## Detected change data
**********
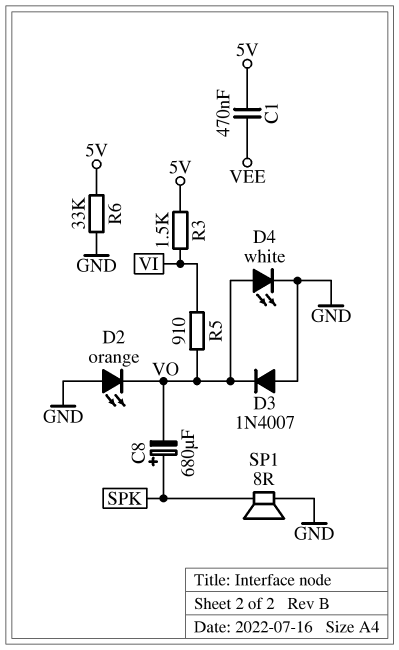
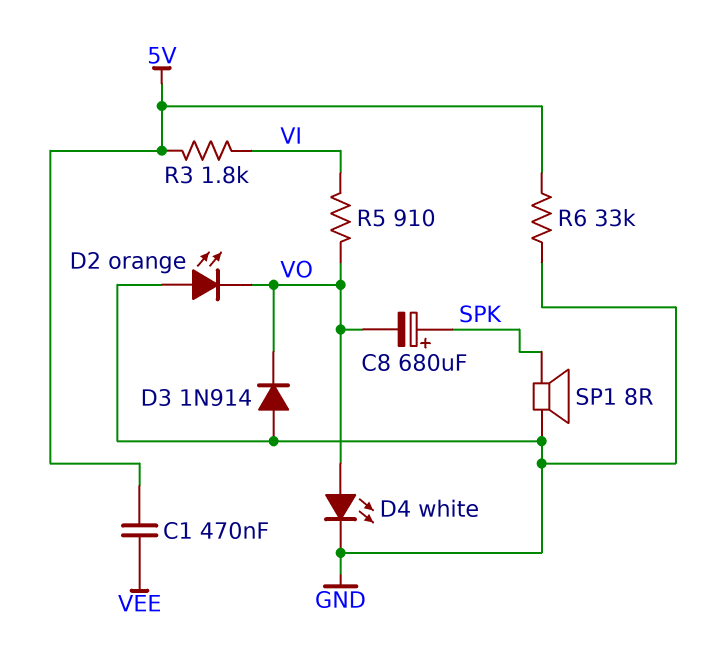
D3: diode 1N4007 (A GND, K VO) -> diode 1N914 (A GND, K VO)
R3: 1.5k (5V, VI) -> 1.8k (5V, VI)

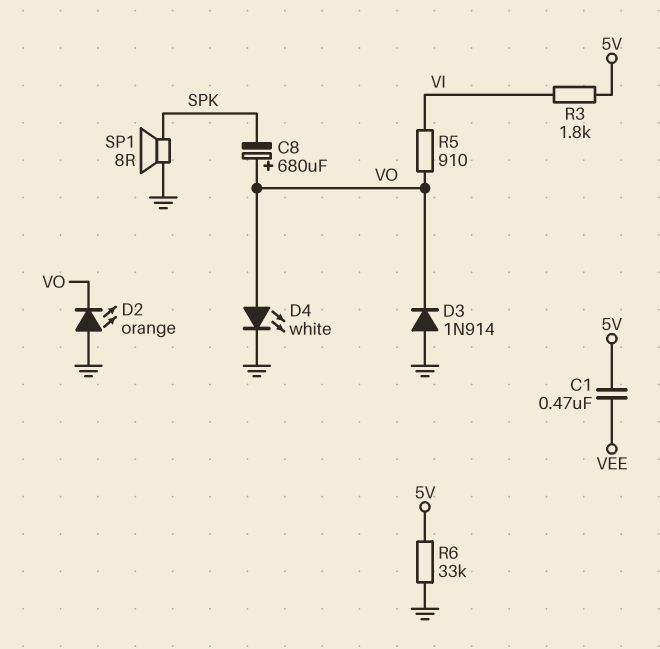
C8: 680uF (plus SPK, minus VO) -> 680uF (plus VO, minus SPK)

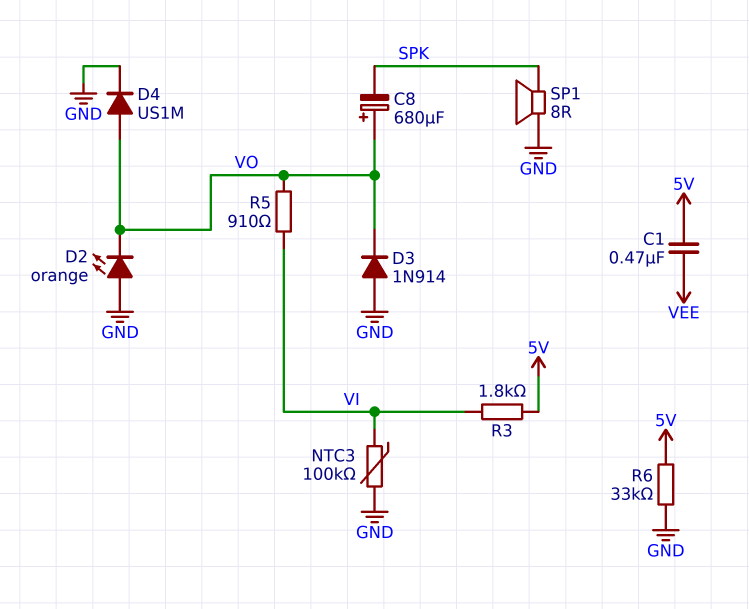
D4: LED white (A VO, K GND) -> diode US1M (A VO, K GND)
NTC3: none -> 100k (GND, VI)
**********
## Problem requirements
Using the data above, copy each line that contains "diode".

## Answer space
D3: diode 1N4007 (A GND, K VO) -> diode 1N914 (A GND, K VO)
D4: LED white (A VO, K GND) -> diode US1M (A VO, K GND)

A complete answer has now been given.